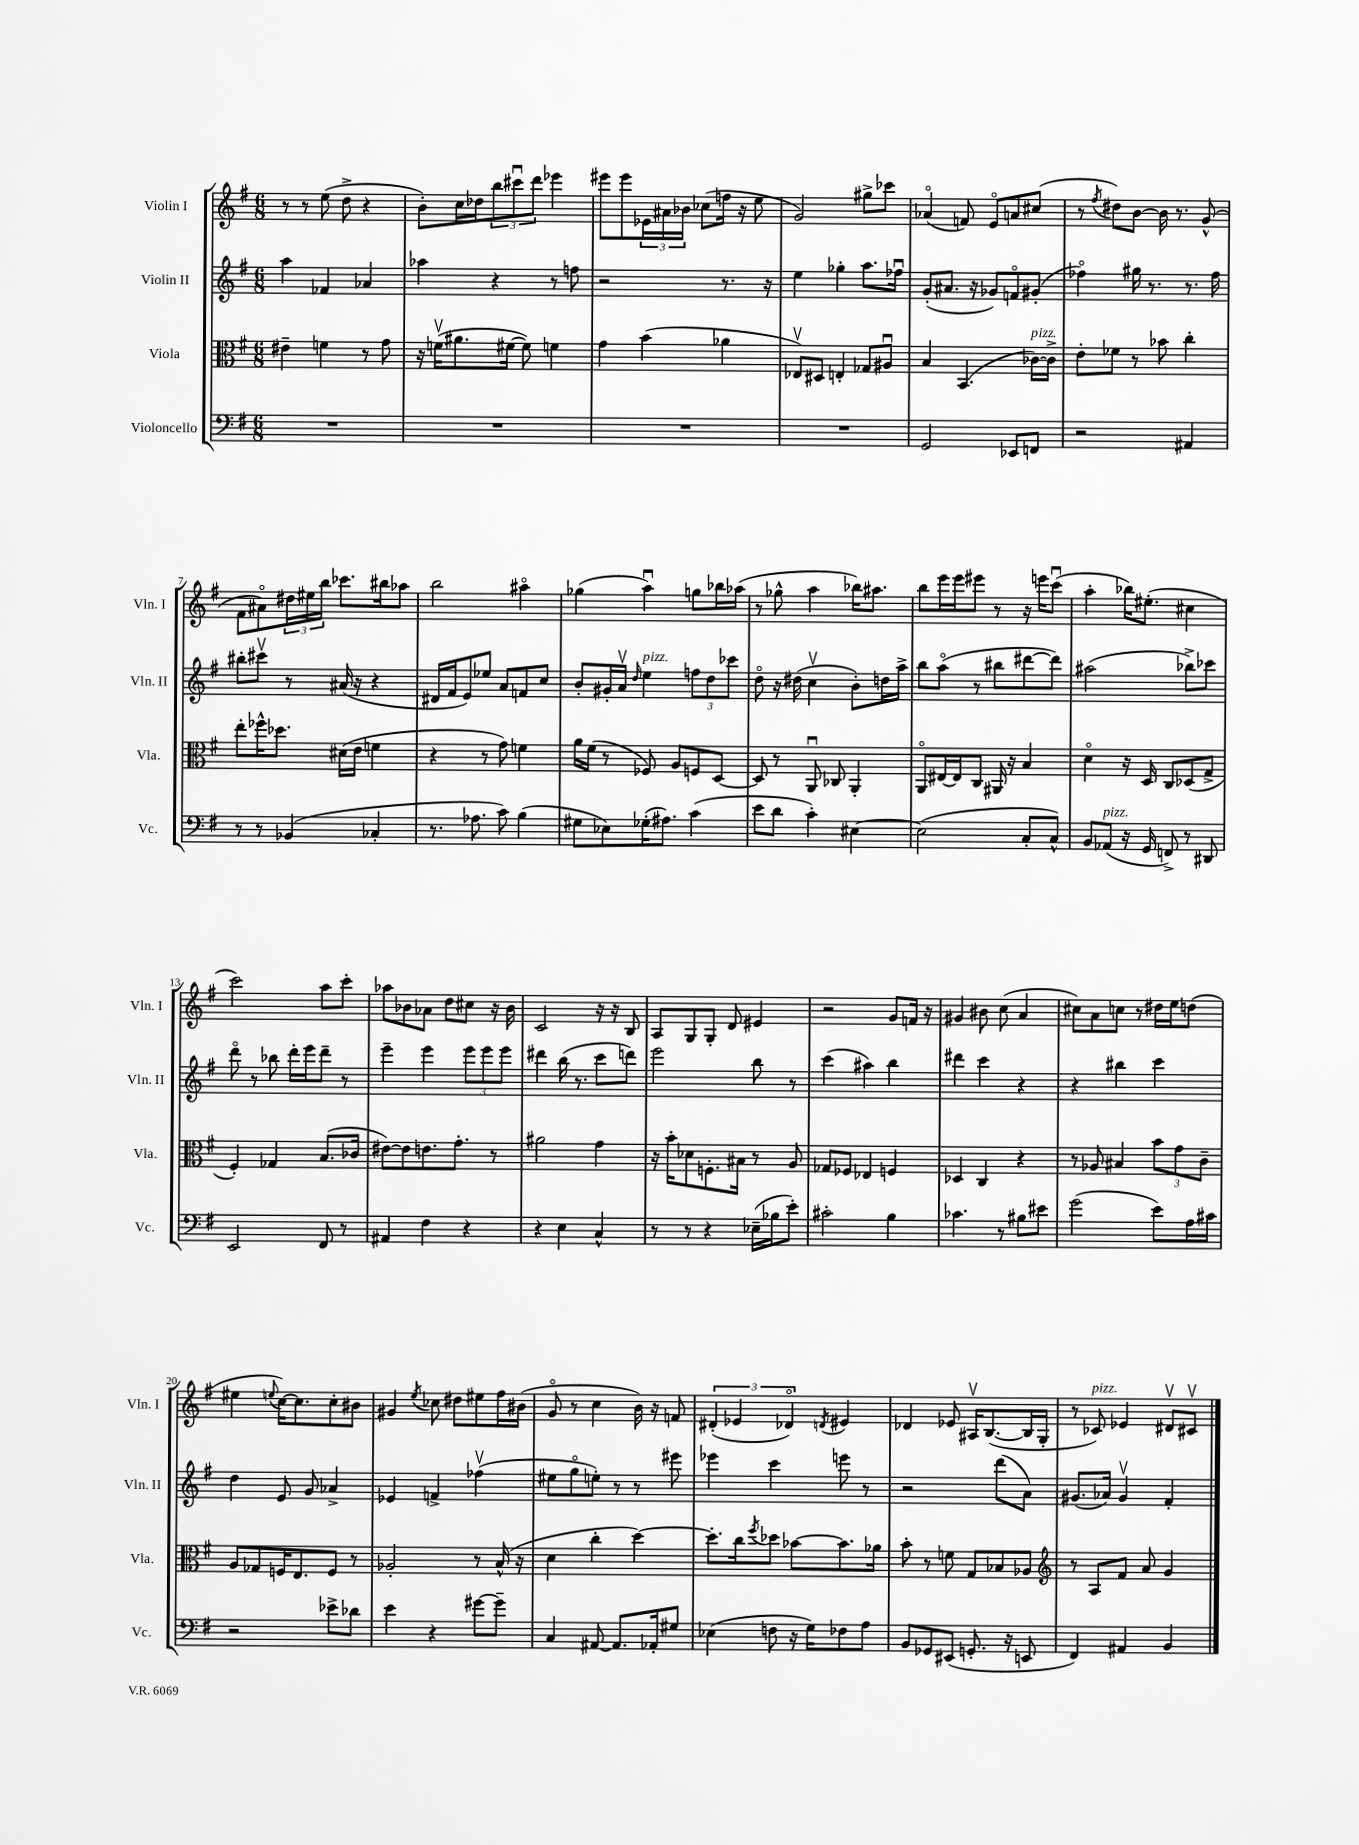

**kern	**kern	**kern	**kern
*part4	*part3	*part2	*part1
*staff4	*staff3	*staff2	*staff1
*I"Violoncello	*I"Viola	*I"Violin II	*I"Violin I
*I'Vc.	*I'Vla.	*I'Vln. II	*I'Vln. I
*clefF4	*clefC3	*clefG2	*clefG2
*k[f#]	*k[f#]	*k[f#]	*k[f#]
*M6/8	*M6/8	*M6/8	*M6/8
=1	=1	=1	=1
2.r	4e#X~\	4aa\	8r
.	.	.	8r
.	4fn\	4f-X/	(8ee\
.	.	.	8dd^\
.	8r	4a-X/	4r
.	8g\	.	.
=2	=2	=2	=2
2.r	16r	4aa-X\	8b'\L)
.	(16fnv\KL	.	.
.	8.a#X\	.	16cc\L
.	.	.	16dd-X\J
.	.	4r	12bb\
.	[16f#X\Jk	.	.
.	.	.	12ccc#Xu\
.	8f#\])	.	.
.	.	.	12ddd\J
.	4fn\	8r	4eee-X\
.	.	8ffn\	.
=3	=3	=3	=3
2.r	4g\	2r	8eee#X\L
.	.	.	8eee#\
.	(4b\	.	24e-X\L
.	.	.	24a#X\
.	.	.	24b-X\JJ
.	.	.	(8cc-X\L
.	4a-X\	8.r	16ffn\Jk
.	.	.	16r
.	.	.	8ee\
.	.	16r	.
=4	=4	=4	=4
2.r	8E-Xv/L)	4ee\	2g/)
.	8D#X/J	.	.
.	4En'/	4gg-X'\	.
.	8G-X/L	8.aa\L	8gg#X^\L
.	8A#Xu/J	.	8ccc-X\J
.	.	16ff-Xu\Jk	.
=5	=5	=5	=5
2GG/	4B/	(8g'/L	(4a-X/
.	.	8.a#X/J	.
.	(4.BB/	.	8fn/)
.	.	16r	.
.	.	8g-X/L)	8e/L
8EE-X/L	.	8fn/	8an/
!	!LO:TX:a:i:t=pizz.	!	!
8FFn/J	[16c-X\LL)	(8g#X'/J	(8cc#X/J
.	16c-^\JJ]	.	.
=6	=6	=6	=6
2r	8e'\L	4ff-X\)	8r
.	.	.	8qff#/
.	8f-X\J	.	8dd#X\L)
.	8r	16gg#X\	[8b\J
.	.	8.r	.
.	8b-X\	.	16b\]
.	.	.	8.r
4AA#X/	4cc'\	8.r	.
.	.	.	(8g^^/
.	.	16ff-\	.
!!LO:LB:g=z
=7	=7	=7	=7
8r	8ee'\L	8bb#X'\L	8f#\L
8r	16ff-X^^\K	8ccc#Xv\J	8a#X\)
.	8.dd-X\J	.	.
(4BB-X/	.	8r	24dd#X\L
.	.	.	24ee#X\
.	.	.	24bb\JJ
.	(16d#X\LL	(16a#X/	8.ccc-X\L
.	16e\JJ	16r	.
4C-X'/	4fn\	4r	.
.	.	.	16bb#X\k
.	.	.	8aa-X\J
=8	=8	=8	=8
8.r	4r	16d#X/LL	2bb\
.	.	16f#/J	.
.	.	8e/)	.
8.A-X\	.	.	.
.	8r	8ee-X/J	.
8c\)	8g\)	8a/L	.
(4B\	4fn\	8fn/	4aa#X\
.	.	8cc/J	.
=9	=9	=9	=9
8G#X\L	16a\LL	8b'/L	(4gg-X\
.	(16f#\JJ	.	.
8E-X\)	8r	16g#X'/L	.
.	.	16av/JJ	.
.	.	16qqdd/	.
!	!	!LO:TX:a:i:t=pizz.	!
(16G-X'\K	8F-X/)	4ee\	4aau\)
8.A#X\J)	.	.	.
.	8A/L	.	.
(4c\	8Fn/	12ffn\L	8ggn\L
.	.	12dd\	.
.	[8D/J	.	16bb-X\L
.	.	12ccc-X\J	.
.	.	.	(16aa-X\JJ
=10	=10	=10	=10
8e\L	8D/]	8dd\	8r
8d\J	8r	16r	8gg-X^^\
.	.	(16dd#X\	.
4c'\)	8AAu/	4ccv\	4aa\
.	8C-X/	.	.
[4E#X\	4AA'/	8b'\L)	16bb-X\KL)
.	.	.	8.aa#X\J
.	.	16ddn\L	.
.	.	16aa^\JJ	.
=11	=11	=11	=11
(2E#\]	8AA/L	8bb\L	8bb\L
.	[16E#X/L	(8aa\J	16eee\L
.	16E#/J]	.	16eee\J
.	8C/J	8r	8eee#X\J
.	16AA#X/	8bb#X\L	8r
.	16r	.	.
8C'/L	4B/	[8ddd#X\	16r
.	.	.	16eeen\KL
8C^^/J)	.	8ddd#\J])	(8cccu\J
=12	=12	=12	=12
8BB/L	4d\	(2aa#X\	4aa'\
!LO:TX:a:i:t=pizz.	!	!	!
(8AA-X/J	.	.	.
16r	16r	.	16bb-X\KL)
16GG/	16D/	.	(8.ee#X'\J
8FFn^/)	8C/L	.	.
8r	(8D-X/	8bb-X^\L)	4cc#X\
8DD#X/	8G^/J	8ccc-X\J	.
!!LO:LB:g=z
=13	=13	=13	=13
2EE/	4F#'/)	8ddd\	2ccc\)
.	.	8r	.
.	4G-X/	8bb-X\	.
.	.	16ddd'\LL	.
.	.	16eee\J	.
8FF#/	(8.B/L	8ddd~\J	8aa\L
8r	.	8r	8ccc'\J
.	16c-X/Jk	.	.
=14	=14	=14	=14
4AA#X/	[8e#X\L)	4eee~\	8aa-X\L
.	8e#\]	.	8b-X\
4F#\	8.en\	4eee\	8a-X\J
.	.	.	8dd\L
.	8.g'\J	.	.
4r	.	12eee\L	8cc#X\J
.	.	12eee\	.
.	8r	.	16r
.	.	12eee\J	.
.	.	.	16b-\
=15	=15	=15	=15
4r	2a#X\	4ddd#X\	2c/
4E\	.	(16bb\	.
.	.	8.r	.
4C^^/	4g\	8ccc\L	16r
.	.	.	16r
.	.	8dddn\J)	8B/
=16	=16	=16	=16
8r	16r	2eee\	8A/L
.	16b'\KL	.	.
8r	8d-X\	.	8G/
4r	8.Fn'\	.	8G'/J
.	.	.	8d/
.	16B#X\Jk	.	.
(16E-X~\LL	8r	8bb\	4e#X/
16B-X\J	.	.	.
8e'\J)	8A/	8r	.
=17	=17	=17	=17
2c#X'\	8G-X/L	(4ccc\	2r
.	8F-X/J	.	.
.	4E-X/	4aa#X\)	.
4B\	4Fn/	4bb\	8g/L
.	.	.	16fn/Jk
.	.	.	16r
=18	=18	=18	=18
4.c-X\	4D-X/	4ddd#X\	4g#X/
.	4C/	4ccc\	8b#X\
8r	.	.	(8cc\
8B#X\L	4r	4r	4a/
8e#X\J	.	.	.
=19	=19	=19	=19
(2g\	8r	4r	8cc#X\L)
.	8A-X/	.	8a\
.	4B#X/	4bb#X\	8ccn\J
.	.	.	8r
8e\L)	12b\L	4ccc\	16dd#X\LL
.	.	.	16ee\J
.	12g\	.	.
16A\L	.	.	(8ddn\J
.	12c~\J	.	.
16c#X\JJ	.	.	.
!!LO:LB:g=z
=20	=20	=20	=20
2r	8A/L	4dd\	4ee#X\
.	8G-X/	.	.
.	.	.	8qqeen/
.	16Fn/K	8e/	[16cc\KL)
.	8.E/	.	8.cc\]
.	.	8g/	.
8e-X^\L	8F/J	4a-X^/	8cc'\
8d-X\J	8r	.	8b#X\J
=21	=21	=21	=21
4e\	2A-X'/	4e-X/	4g#X/
.	.	.	8qee/
4r	.	4fn^/	8cc-X\
.	.	.	8dd#X\L
[8g#X\L	8r	(4ff-Xv\	8ee#X\
8g#~\J]	(16B^^/	.	16ff#\L
.	16r	.	(16b#X\JJ
=22	=22	=22	=22
4C/	4d\	8ee#X\L	8g/
.	.	8gg\	8r
[8AA#X/	4cc'\	8een'\J)	4cc\
8.AA#/L]	.	8r	.
.	[4dd\)	8r	16b\)
16AA-X'/k	.	.	16r
8G#X/J	.	8eee#X\	8fn/
=23	=23	=23	=23
(4E-X\	8.dd'\L]	4eee-X\	(6d#X'/
.	.	.	6e-X/
.	16cc\k	.	.
.	8qff#/	.	.
8Fn\	8dd-X\J	4ccc\	.
.	.	.	6d-X/)
16r	[8b-X\L	.	.
16G\KL)	.	.	.
.	.	.	8qdn/
8F-X\	8.b-\]	8eeen\	4e#X/
8A\J	.	8r	.
.	16a-X\Jk	.	.
=24	=24	=24	=24
8BB/L	8b'\	2r	4d-X/
8GG-X/	8r	.	.
(8EE#X/J	8fn\	.	8e-X/
8.GGn'/	8G/L	.	16A#Xv/KL
.	.	.	([8.B/
.	8B-X/	(8ddd\L	.
16r	.	.	.
8EEn/	8A-X/J	8a\J)	16B/L]
.	.	.	16G'/JJ
=25	=25	=25	=25
*	*clefG2	*	*
4FF#/)	8r	(8.g#X/L	8r
!	!	!	!LO:TX:a:i:t=pizz.
.	8A/L	.	8c-X/)
.	.	16a-X/Jk)	.
4AA#X/	8f#/J	4g#v/	4e-X/
.	8a/	.	.
4BB/	4g/	4f#'/	8d#Xv/L
.	.	.	8c#Xv/J
==	==	==	==
*-	*-	*-	*-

----

▸ **What to produce**: Select every line in the rows above that contains the string "pizz". Treat uppercase and lowercase as different.

▸ **Solved exercise**:
!	!LO:TX:a:i:t=pizz.	!	!
!	!	!LO:TX:a:i:t=pizz.	!
!LO:TX:a:i:t=pizz.	!	!	!
!	!	!	!LO:TX:a:i:t=pizz.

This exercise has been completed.